> _YOUR ASSIGNMENT_
Only lines holding the word "white" should be copied from the material.

> _DATA LISTING_
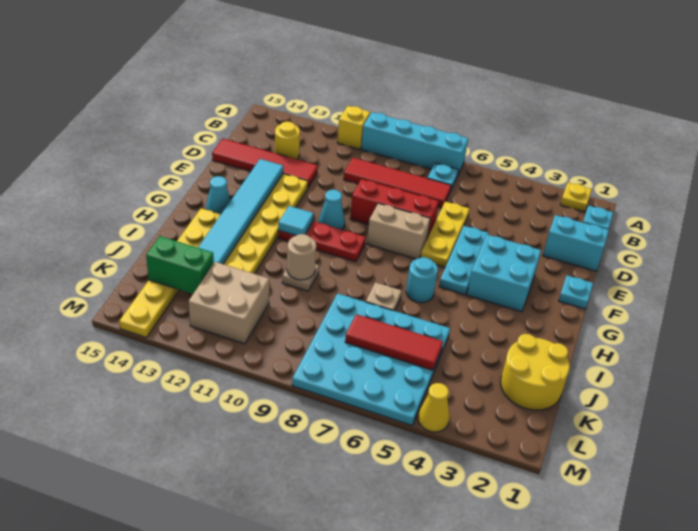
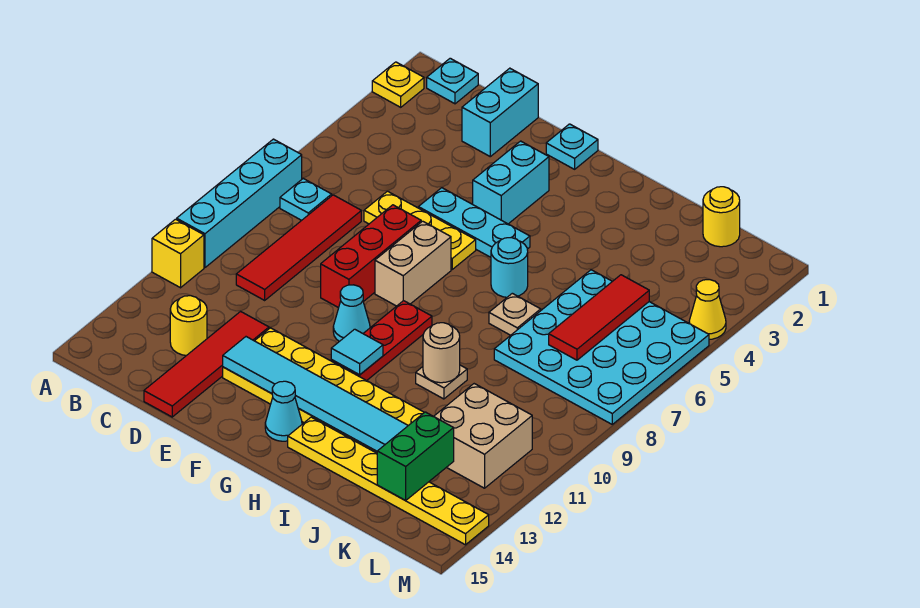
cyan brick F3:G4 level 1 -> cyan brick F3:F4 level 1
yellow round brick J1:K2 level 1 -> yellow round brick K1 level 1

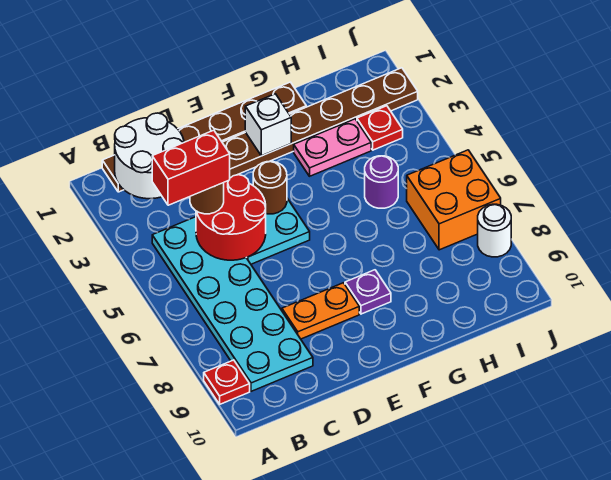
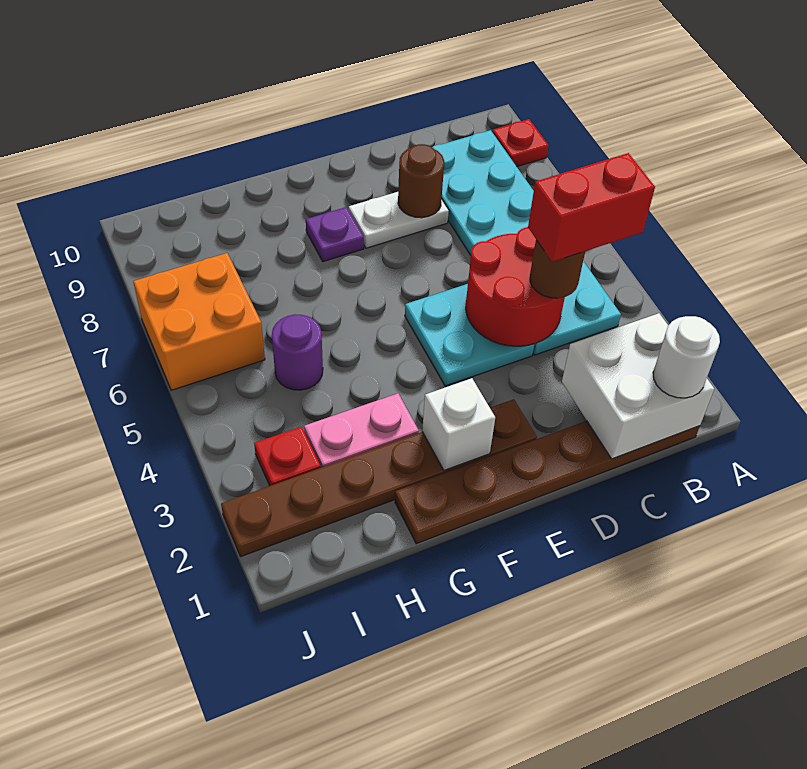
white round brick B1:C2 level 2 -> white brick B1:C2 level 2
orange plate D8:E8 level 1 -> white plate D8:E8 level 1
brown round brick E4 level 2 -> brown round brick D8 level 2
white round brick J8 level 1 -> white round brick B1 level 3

* * *

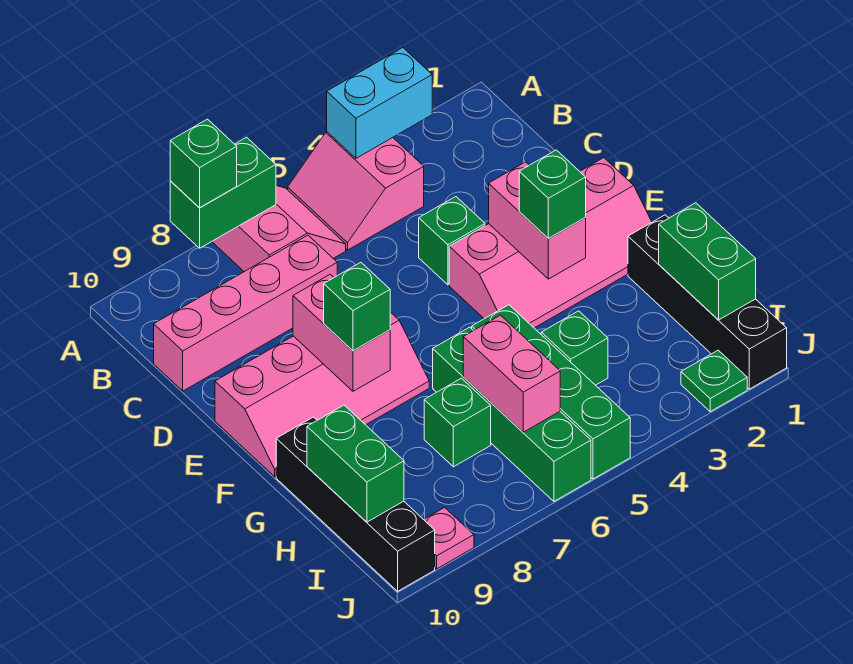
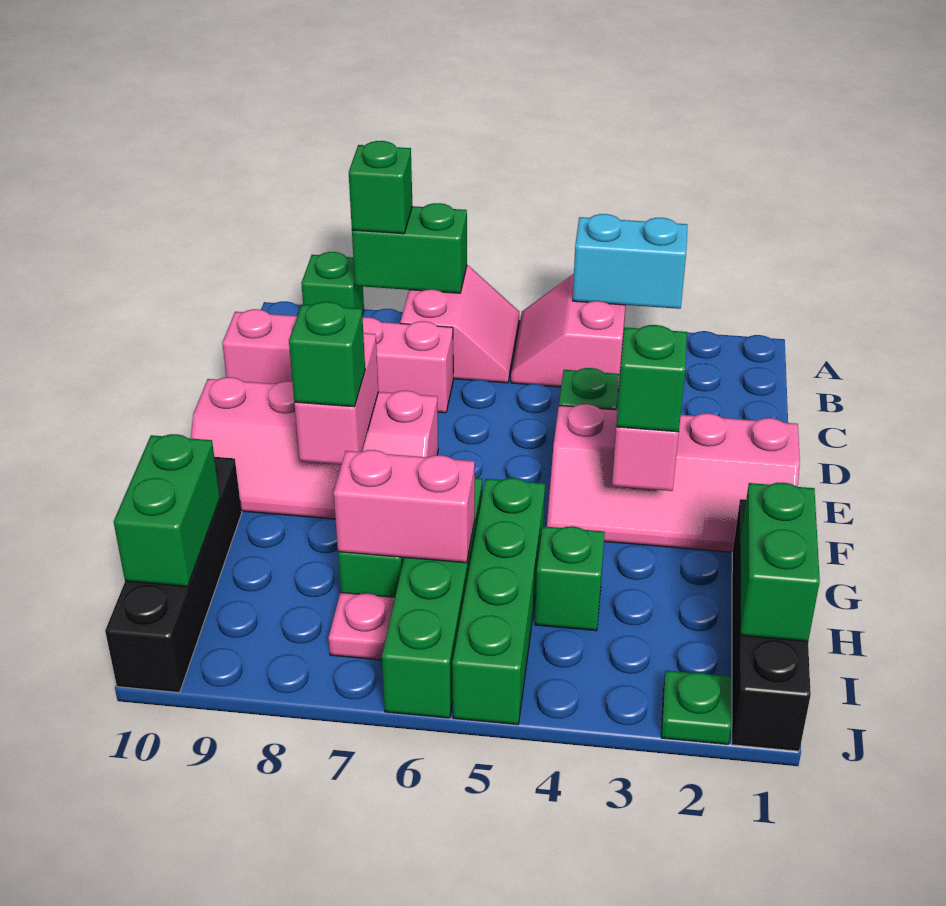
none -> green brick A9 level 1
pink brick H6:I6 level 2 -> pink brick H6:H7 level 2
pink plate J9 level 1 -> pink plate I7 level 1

> _WRITTEN ANSWER_
white round brick B1:C2 level 2 -> white brick B1:C2 level 2
orange plate D8:E8 level 1 -> white plate D8:E8 level 1
white round brick J8 level 1 -> white round brick B1 level 3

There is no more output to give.